◆ **Prompt**
Extract the lines from the first one in the records below through the line containing "brown line: (216, 151) -> (449, 234), moved", keeping both ends and leaving out any pictures.

Records drawn from a dataset
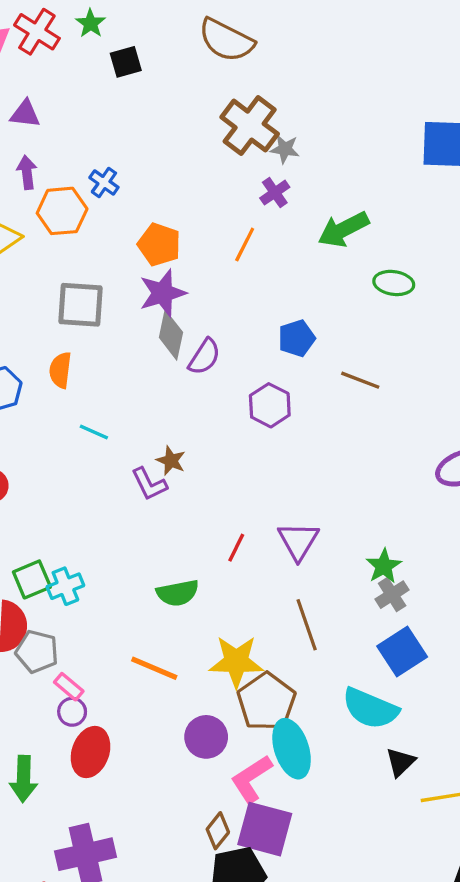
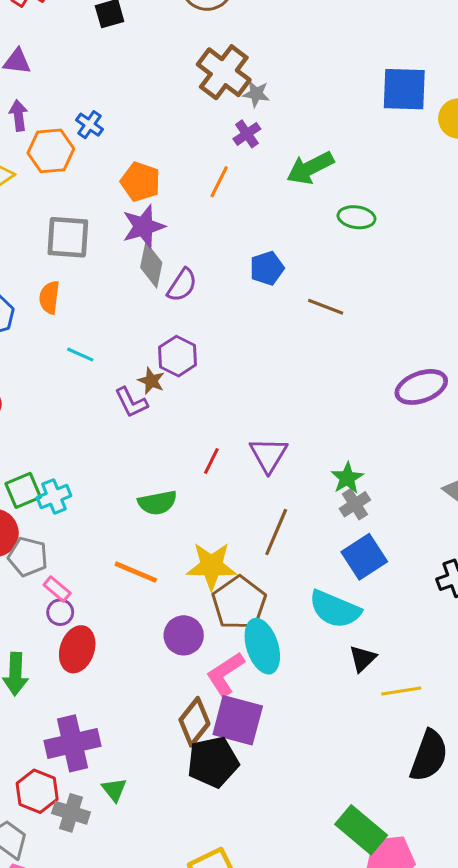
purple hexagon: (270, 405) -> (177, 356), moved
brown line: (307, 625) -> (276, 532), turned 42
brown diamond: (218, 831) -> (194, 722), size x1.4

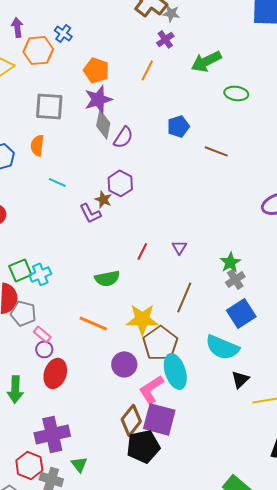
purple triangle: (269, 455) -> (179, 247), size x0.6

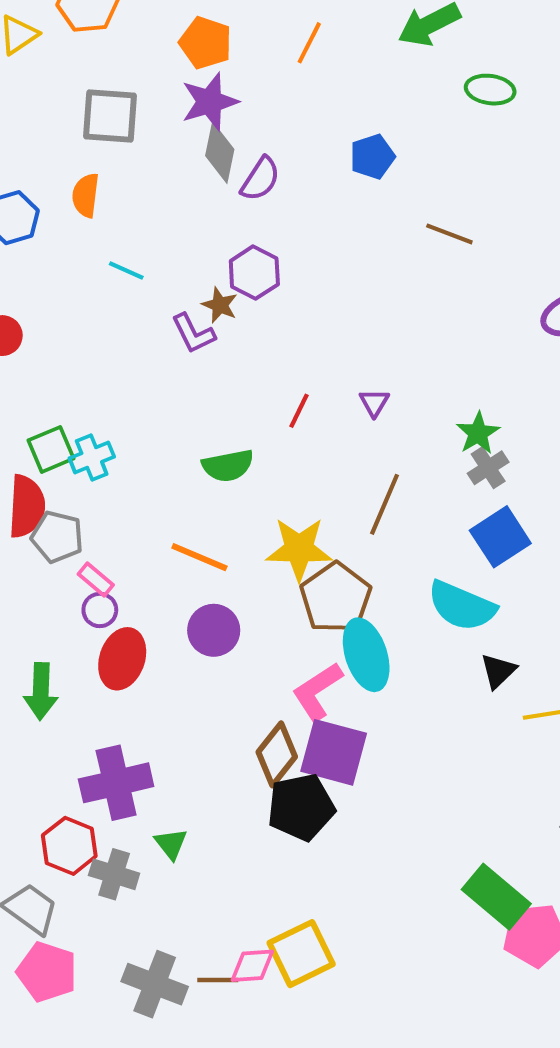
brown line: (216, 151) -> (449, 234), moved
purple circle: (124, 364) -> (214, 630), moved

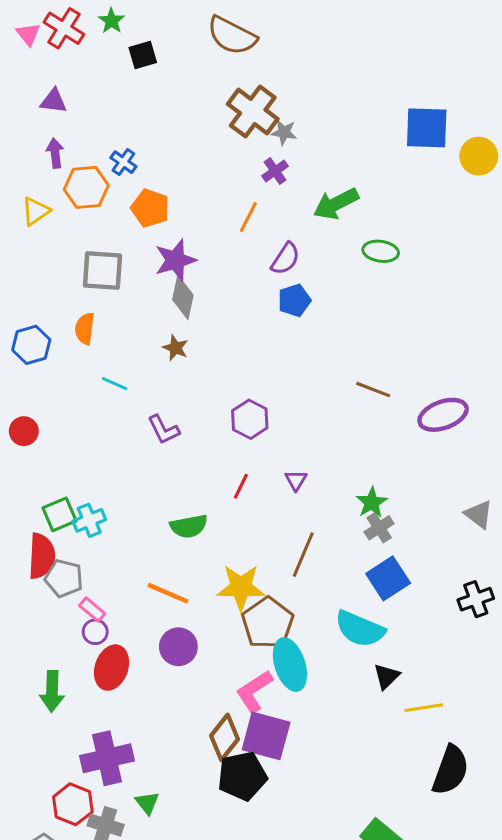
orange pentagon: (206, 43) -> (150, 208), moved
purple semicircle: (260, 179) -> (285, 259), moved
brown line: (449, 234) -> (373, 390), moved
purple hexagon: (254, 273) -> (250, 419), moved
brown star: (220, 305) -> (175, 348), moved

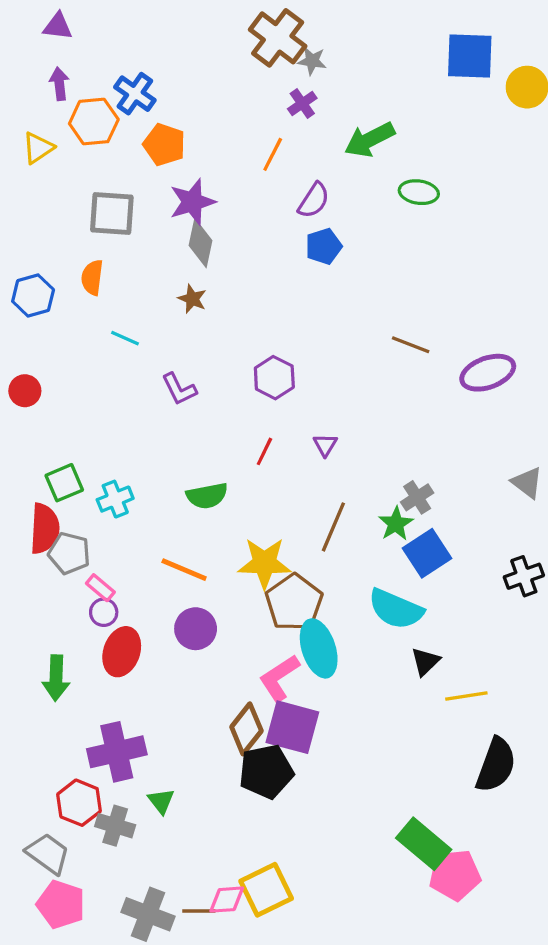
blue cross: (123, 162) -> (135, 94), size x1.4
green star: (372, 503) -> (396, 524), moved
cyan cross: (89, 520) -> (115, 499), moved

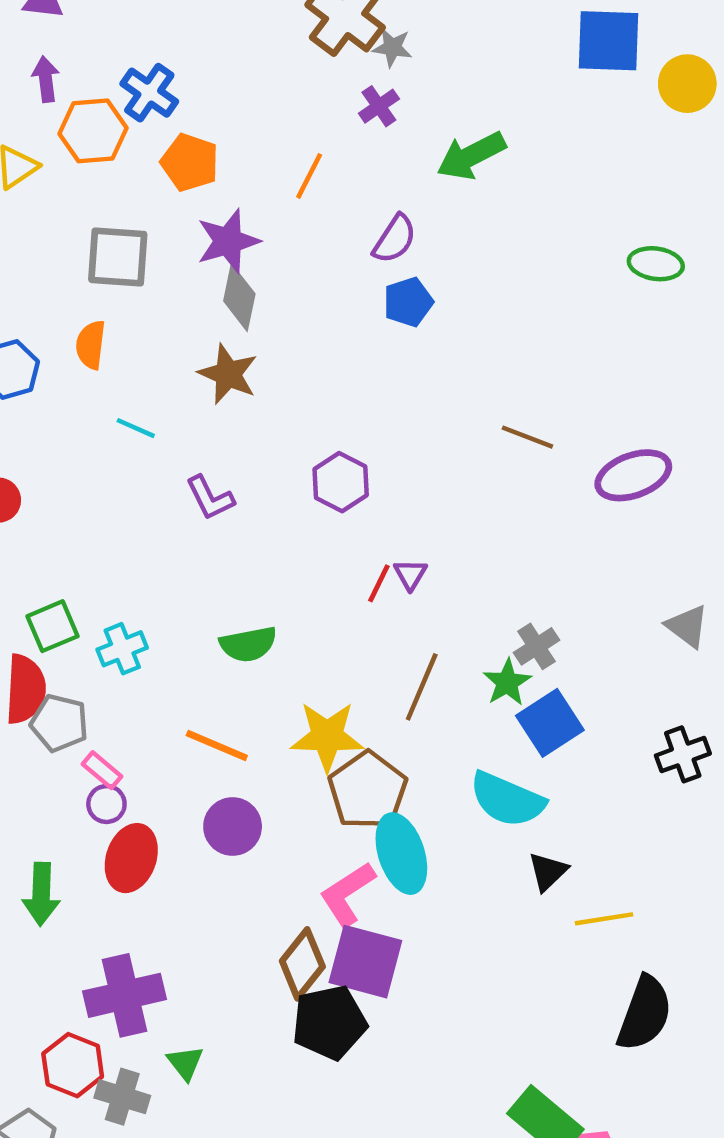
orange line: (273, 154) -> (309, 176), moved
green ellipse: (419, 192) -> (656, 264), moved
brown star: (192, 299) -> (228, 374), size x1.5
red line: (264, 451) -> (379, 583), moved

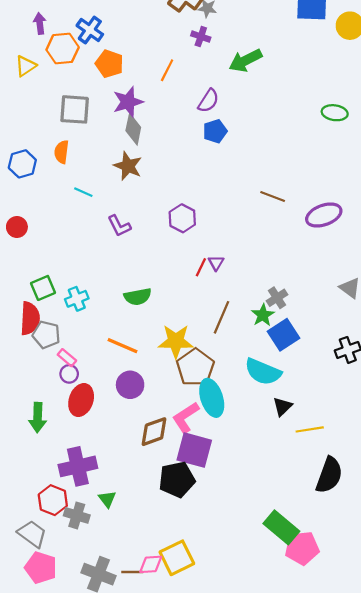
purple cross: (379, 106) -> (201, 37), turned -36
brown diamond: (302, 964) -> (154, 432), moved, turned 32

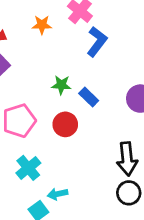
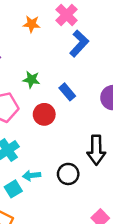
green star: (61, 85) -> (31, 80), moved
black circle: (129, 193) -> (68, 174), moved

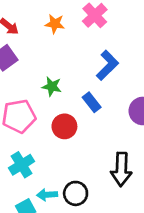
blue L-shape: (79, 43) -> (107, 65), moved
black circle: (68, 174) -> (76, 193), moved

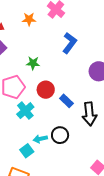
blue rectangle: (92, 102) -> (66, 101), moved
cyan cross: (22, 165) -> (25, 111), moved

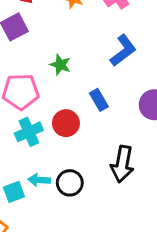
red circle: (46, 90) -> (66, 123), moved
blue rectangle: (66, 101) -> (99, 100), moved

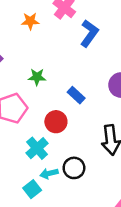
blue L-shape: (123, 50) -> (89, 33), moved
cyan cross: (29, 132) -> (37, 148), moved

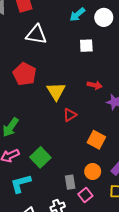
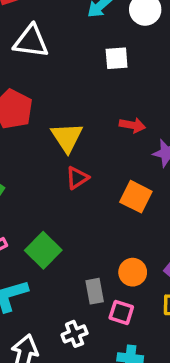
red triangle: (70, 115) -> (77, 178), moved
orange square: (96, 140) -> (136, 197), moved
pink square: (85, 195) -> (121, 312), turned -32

◆ **Output of the exercise**
purple hexagon: (270, 405) -> (177, 356), moved
brown line: (307, 625) -> (276, 532), turned 42
brown diamond: (218, 831) -> (194, 722), size x1.4

purple triangle: (269, 455) -> (179, 247), size x0.6

brown line: (216, 151) -> (449, 234), moved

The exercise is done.